■ **EXERCISE**
Nothing but the lines from the one holding "[415 140 521 232]" through the last line of the material below should be set down, exactly and without images.

■ **TASK INPUTS**
☆ ☆ ☆ ☆ ☆
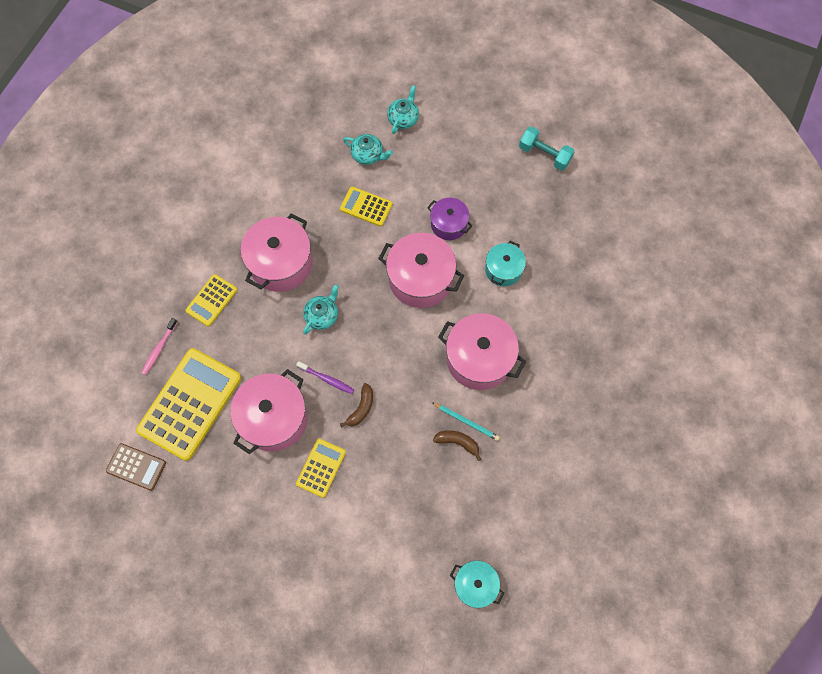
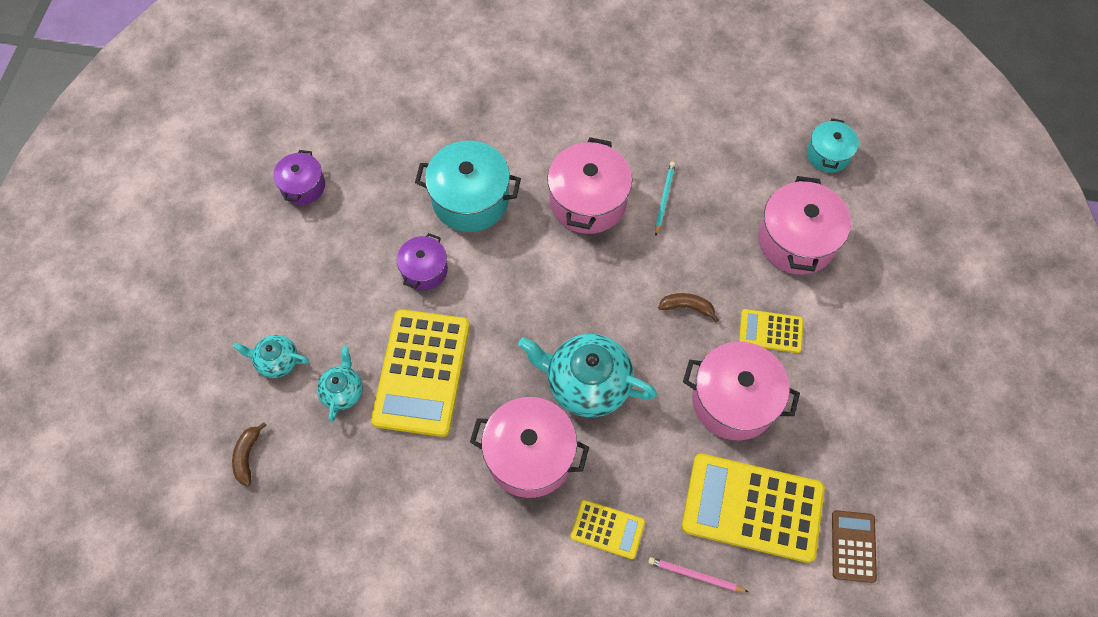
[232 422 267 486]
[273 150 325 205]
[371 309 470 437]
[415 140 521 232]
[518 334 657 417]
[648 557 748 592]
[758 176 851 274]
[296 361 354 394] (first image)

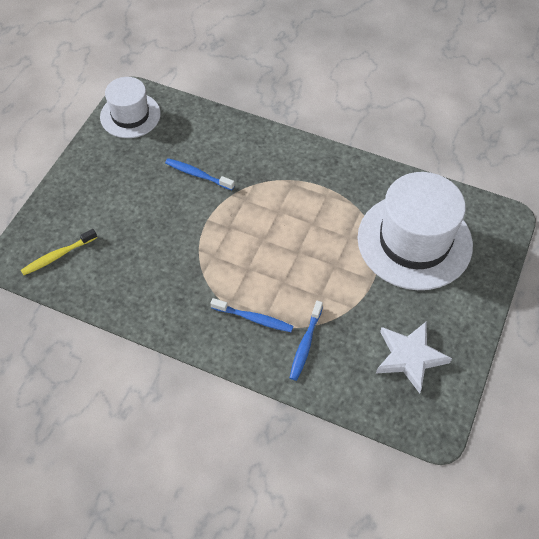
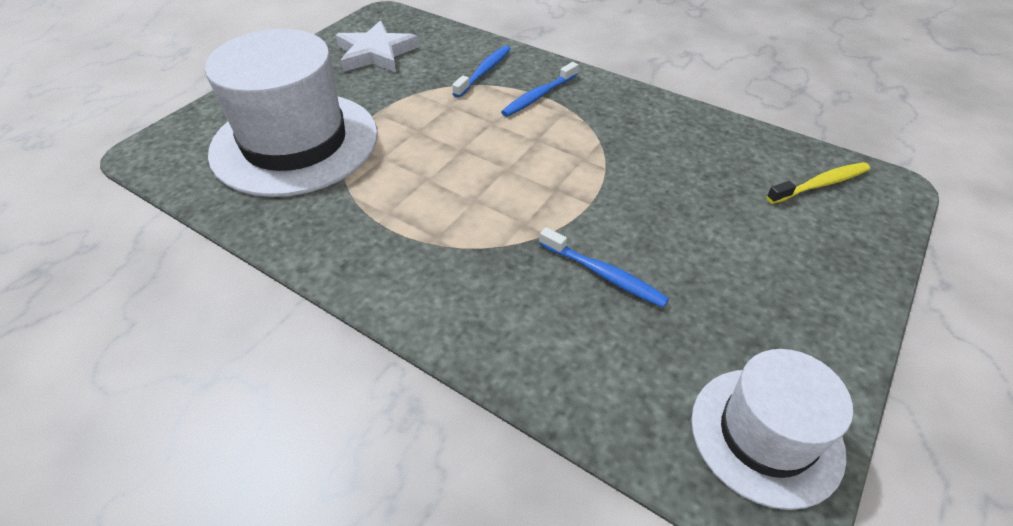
[501 62 578 117]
☆ ☆ ☆ ☆ ☆
■ **RESULT OF THIS TASK**
[415 140 521 232]
[518 334 657 417]
[648 557 748 592]
[758 176 851 274]
[296 361 354 394] (first image)

[501 62 578 117]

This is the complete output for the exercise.